• _Supplied data_
------------------------------------------------------------------------
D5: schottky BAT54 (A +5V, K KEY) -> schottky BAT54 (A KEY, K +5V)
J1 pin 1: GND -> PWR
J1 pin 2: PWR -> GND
------------------------------------------------------------------------
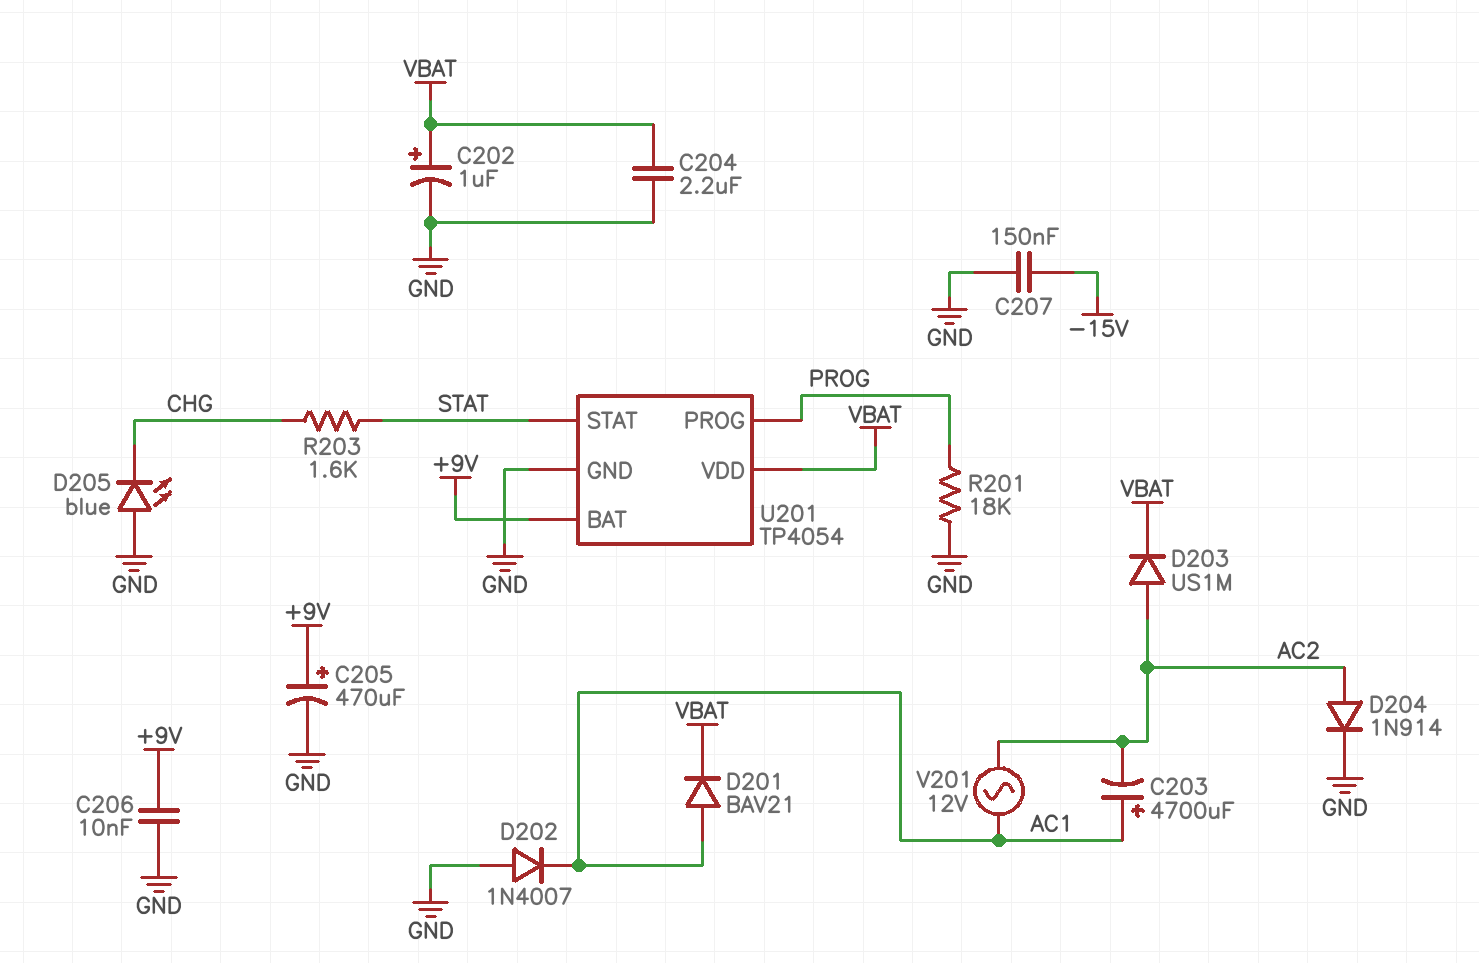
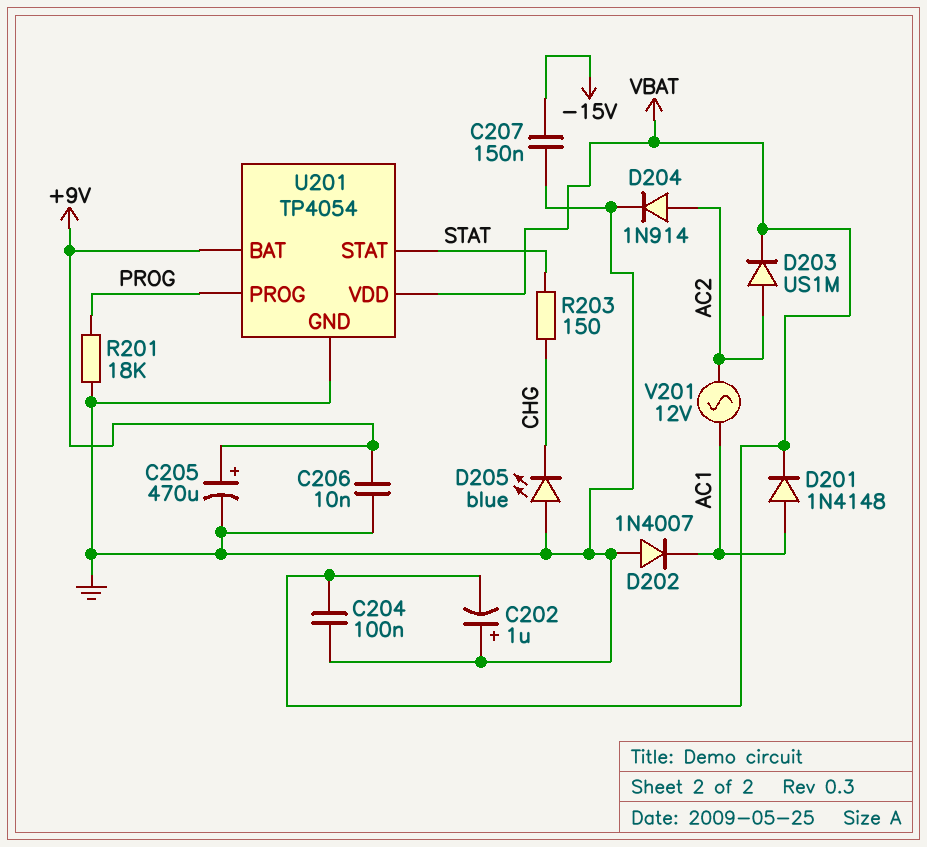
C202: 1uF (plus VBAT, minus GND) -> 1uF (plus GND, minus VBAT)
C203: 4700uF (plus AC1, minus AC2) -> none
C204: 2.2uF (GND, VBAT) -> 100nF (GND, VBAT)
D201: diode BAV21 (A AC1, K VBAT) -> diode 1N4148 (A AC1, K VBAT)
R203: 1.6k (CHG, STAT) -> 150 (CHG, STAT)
------------------------------------------------------------------------
• _Task goal_
Your task is to retype the entries verbatim, starting with the line that holds "D201: diode BAV21" and stopping after the line that holds "R203: 1.6k (CHG, STAT) -> 150 (CHG, STAT)".

• _Task solution_
D201: diode BAV21 (A AC1, K VBAT) -> diode 1N4148 (A AC1, K VBAT)
R203: 1.6k (CHG, STAT) -> 150 (CHG, STAT)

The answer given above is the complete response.